◆ Exercise instructions:
Leave out the pictures and repeat every record exactly.

(Data listing Opens)

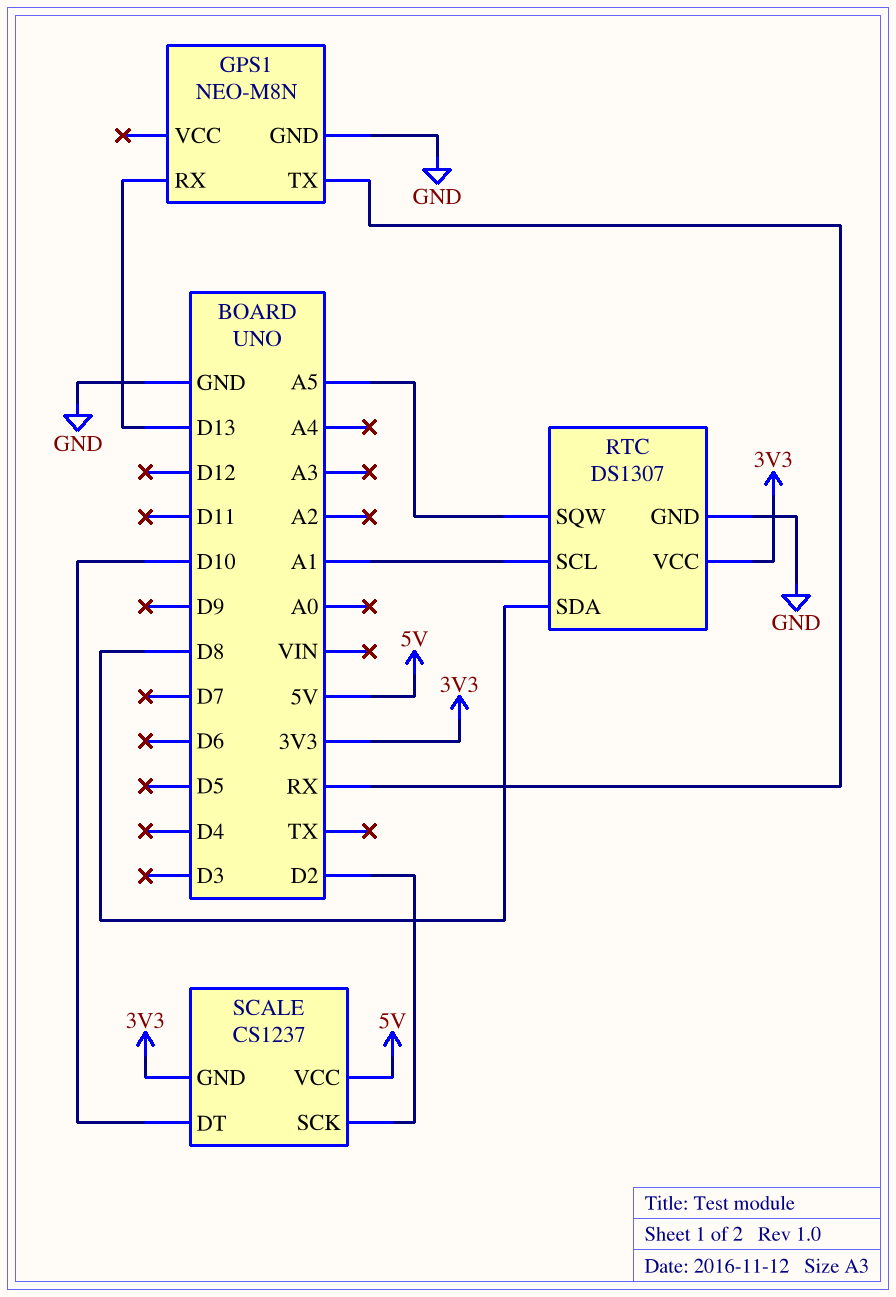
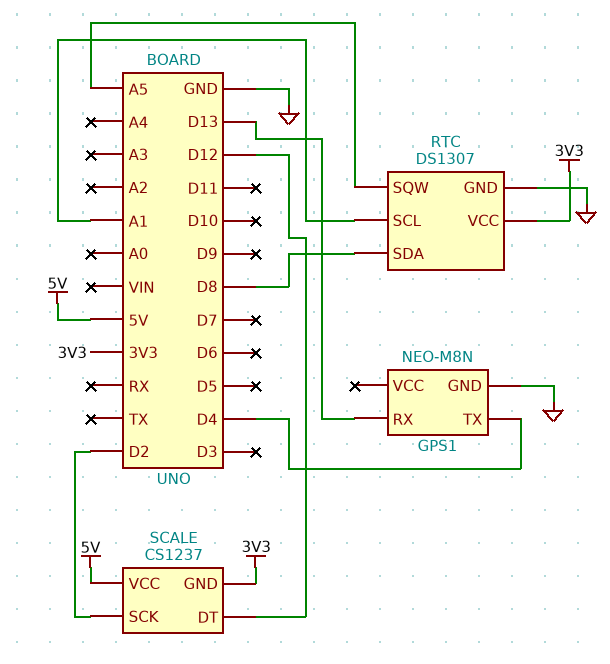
GPS1 pin TX: RX -> D4
SCALE pin DT: D10 -> D12

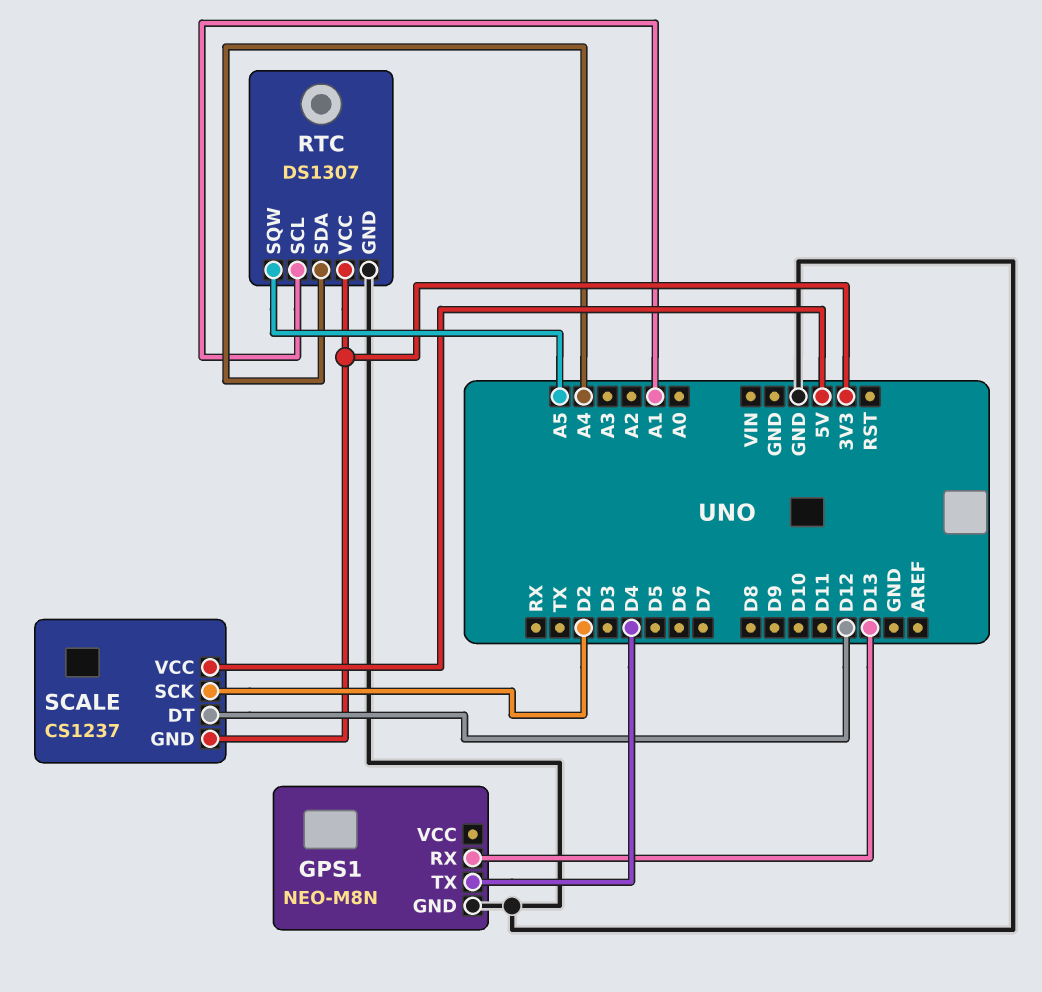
RTC pin SDA: D8 -> A4

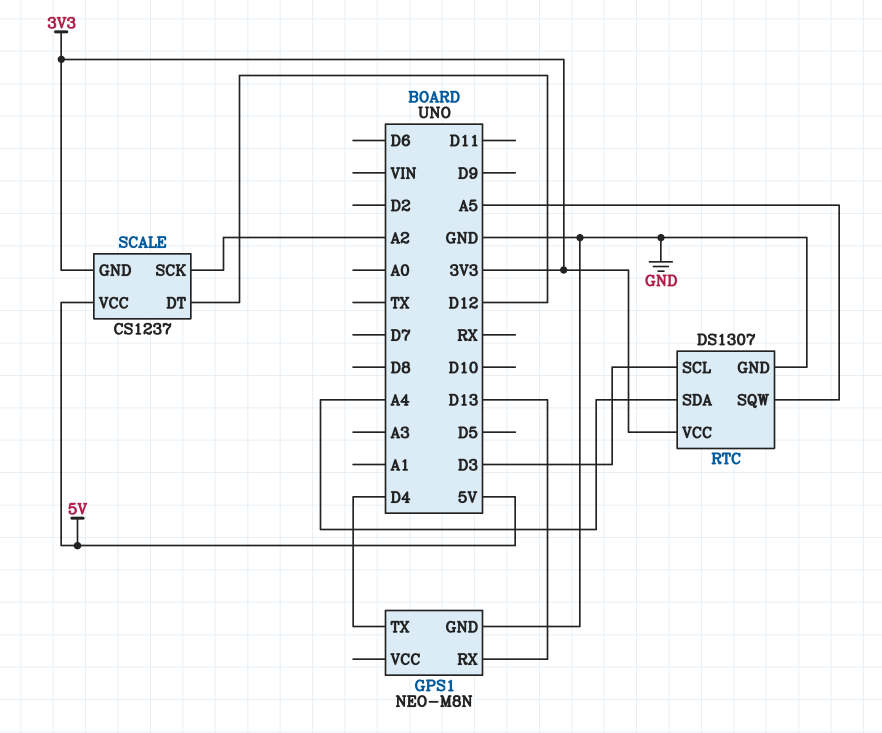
RTC pin SCL: A1 -> D3
SCALE pin SCK: D2 -> A2

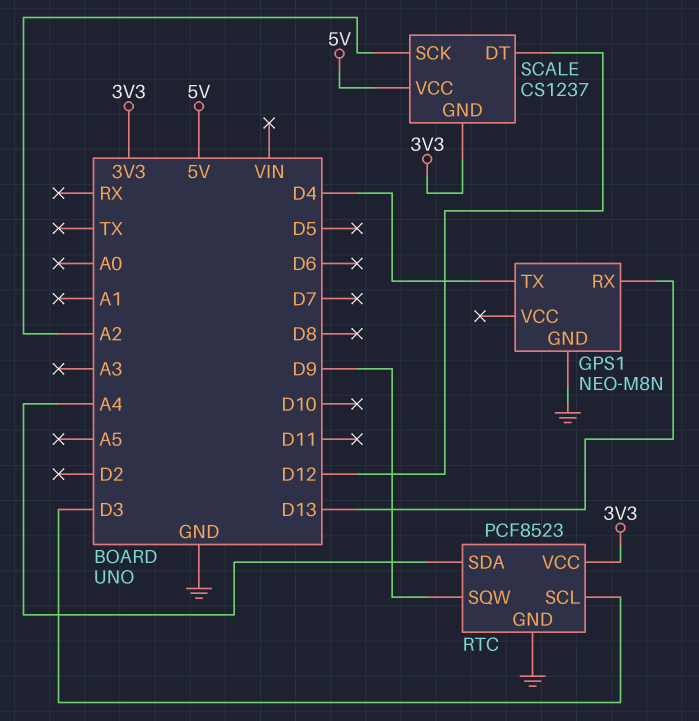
RTC: DS1307 -> PCF8523
RTC pin SQW: A5 -> D9

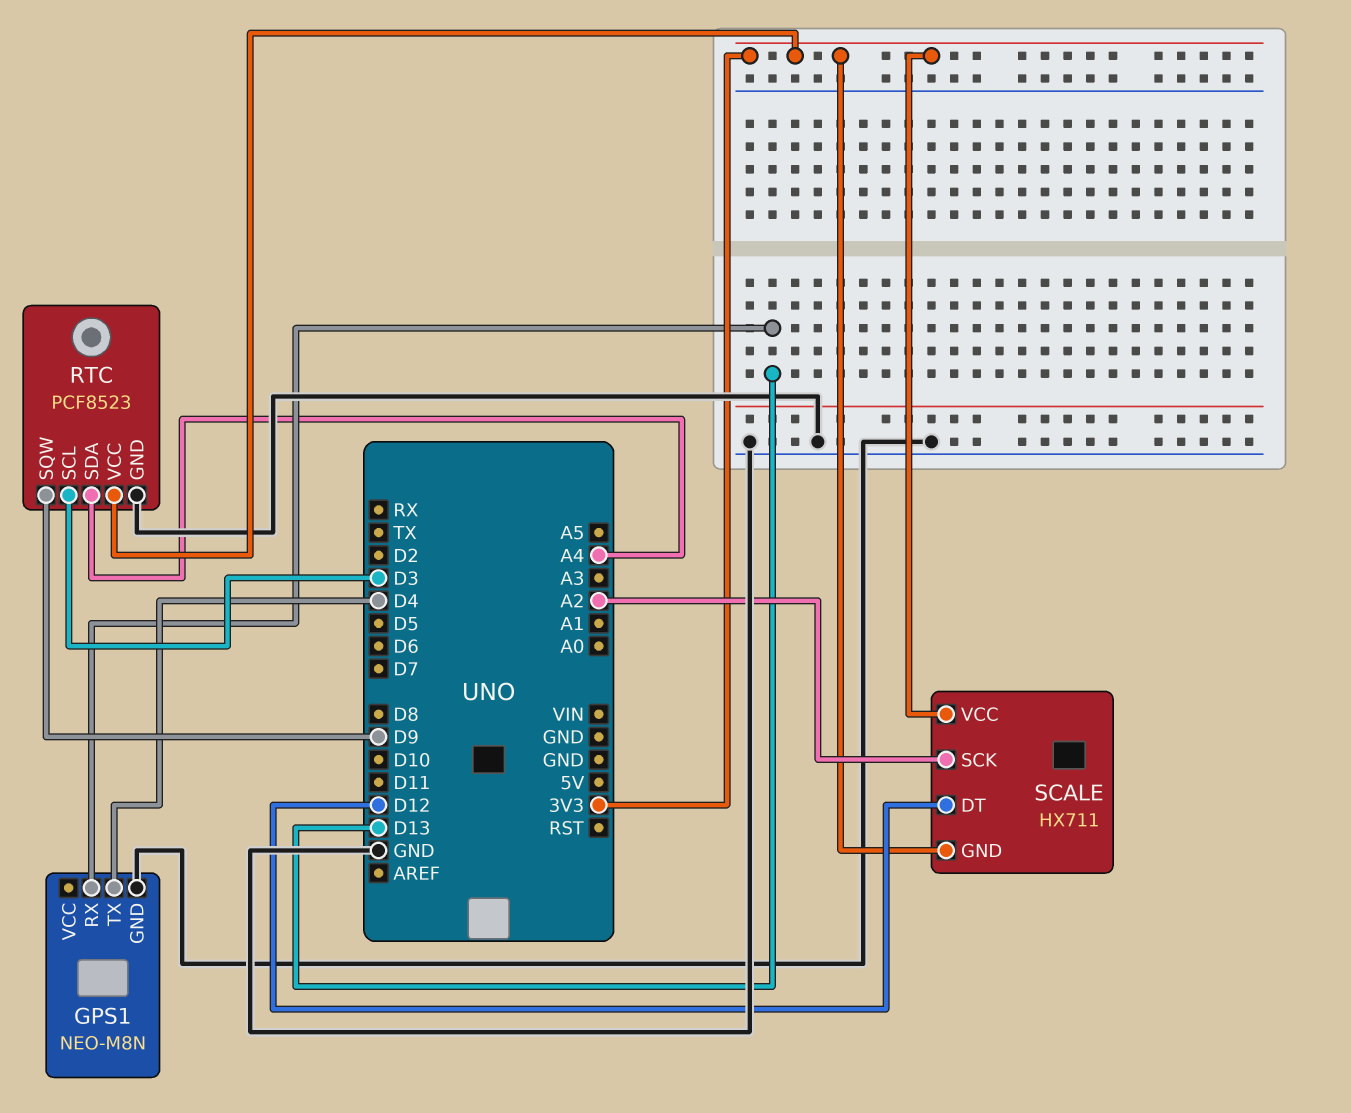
SCALE: CS1237 -> HX711
SCALE pin VCC: 5V -> 3V3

(Data listing Closes)

◆ Exercise result:
GPS1 pin TX: RX -> D4
SCALE pin DT: D10 -> D12

RTC pin SDA: D8 -> A4

RTC pin SCL: A1 -> D3
SCALE pin SCK: D2 -> A2

RTC: DS1307 -> PCF8523
RTC pin SQW: A5 -> D9

SCALE: CS1237 -> HX711
SCALE pin VCC: 5V -> 3V3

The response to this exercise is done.